Required work - With the pictures excluded, reproduce all of the data exactly.

-- -- --

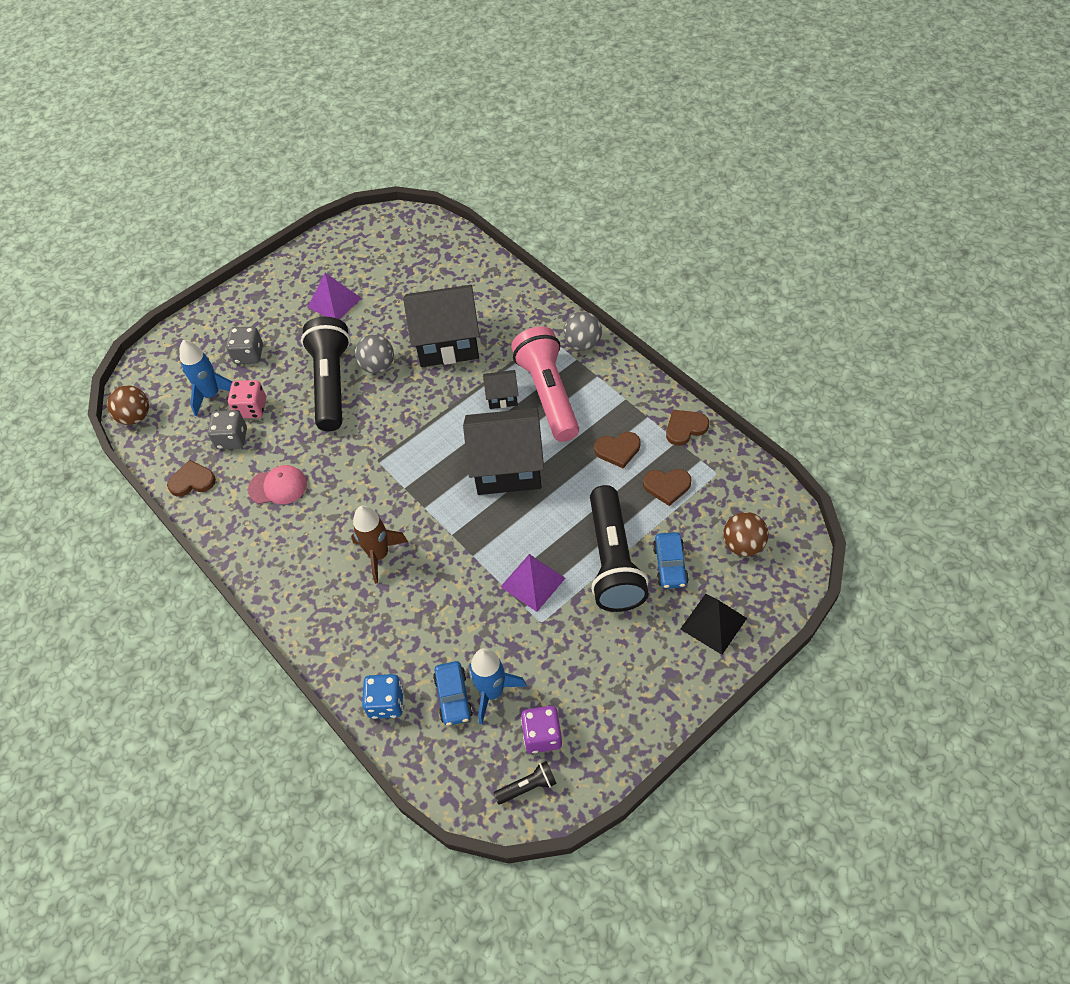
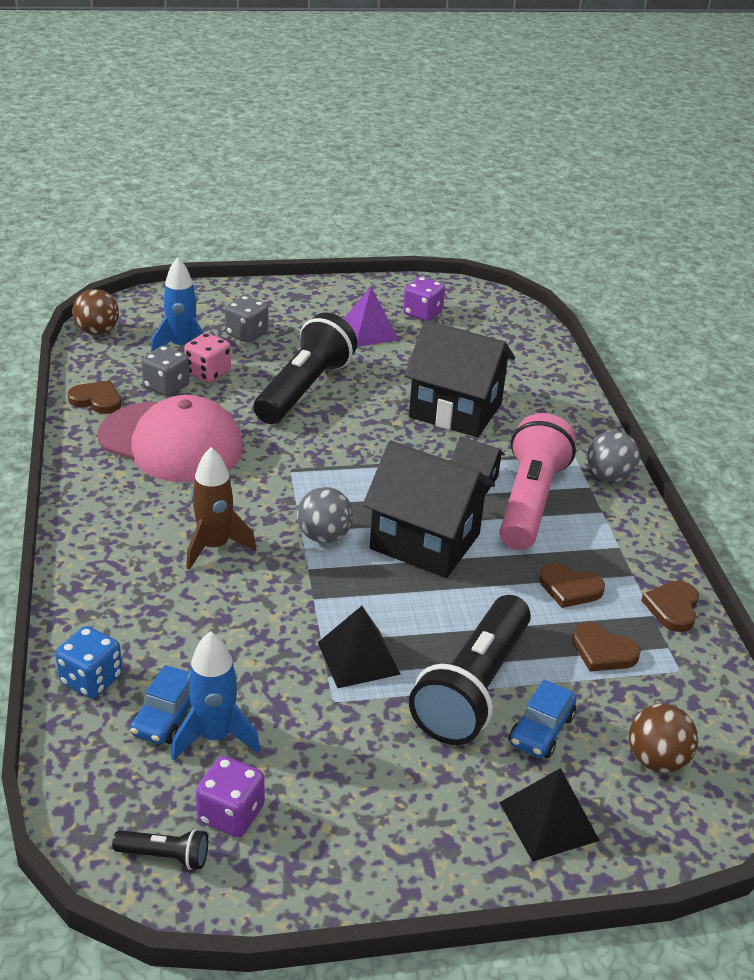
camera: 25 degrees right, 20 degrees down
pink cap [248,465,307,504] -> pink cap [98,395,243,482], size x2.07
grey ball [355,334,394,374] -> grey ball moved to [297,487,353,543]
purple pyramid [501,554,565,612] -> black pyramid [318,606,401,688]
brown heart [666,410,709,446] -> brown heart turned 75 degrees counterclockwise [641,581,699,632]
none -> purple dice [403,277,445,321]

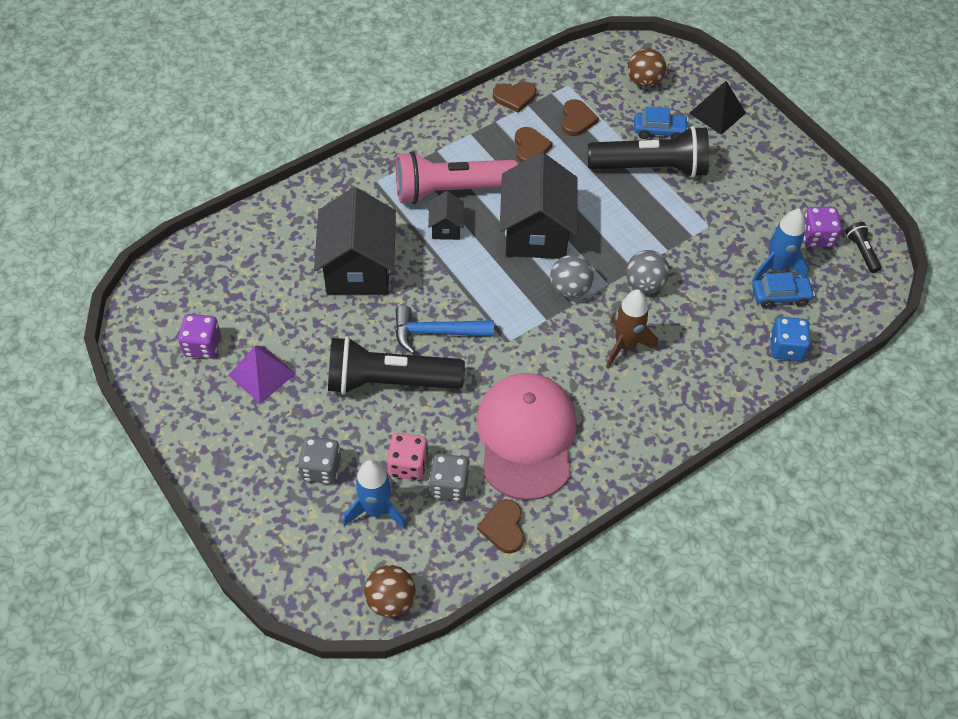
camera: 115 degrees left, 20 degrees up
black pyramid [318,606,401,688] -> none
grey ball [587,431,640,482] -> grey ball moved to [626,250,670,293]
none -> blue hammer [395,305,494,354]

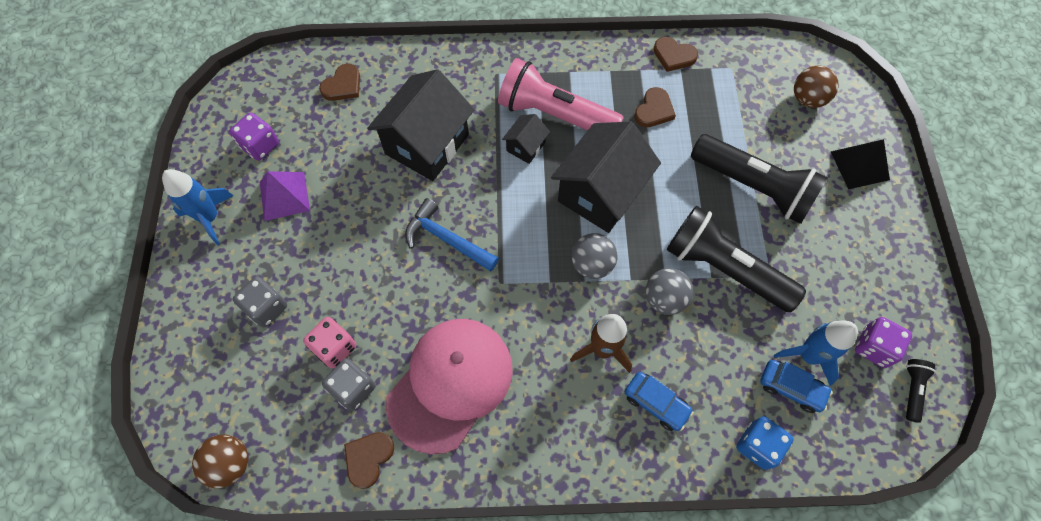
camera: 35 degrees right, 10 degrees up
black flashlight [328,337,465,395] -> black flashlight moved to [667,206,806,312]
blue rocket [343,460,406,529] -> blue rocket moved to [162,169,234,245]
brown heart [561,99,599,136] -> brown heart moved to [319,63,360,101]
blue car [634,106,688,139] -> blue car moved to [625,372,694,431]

-- -- --

Answer space -
camera: 25 degrees right, 20 degrees down
pink cap [248,465,307,504] -> pink cap [98,395,243,482], size x2.07
grey ball [355,334,394,374] -> grey ball moved to [297,487,353,543]
purple pyramid [501,554,565,612] -> black pyramid [318,606,401,688]
brown heart [666,410,709,446] -> brown heart turned 75 degrees counterclockwise [641,581,699,632]
none -> purple dice [403,277,445,321]

camera: 115 degrees left, 20 degrees up
black pyramid [318,606,401,688] -> none
grey ball [587,431,640,482] -> grey ball moved to [626,250,670,293]
none -> blue hammer [395,305,494,354]

camera: 35 degrees right, 10 degrees up
black flashlight [328,337,465,395] -> black flashlight moved to [667,206,806,312]
blue rocket [343,460,406,529] -> blue rocket moved to [162,169,234,245]
brown heart [561,99,599,136] -> brown heart moved to [319,63,360,101]
blue car [634,106,688,139] -> blue car moved to [625,372,694,431]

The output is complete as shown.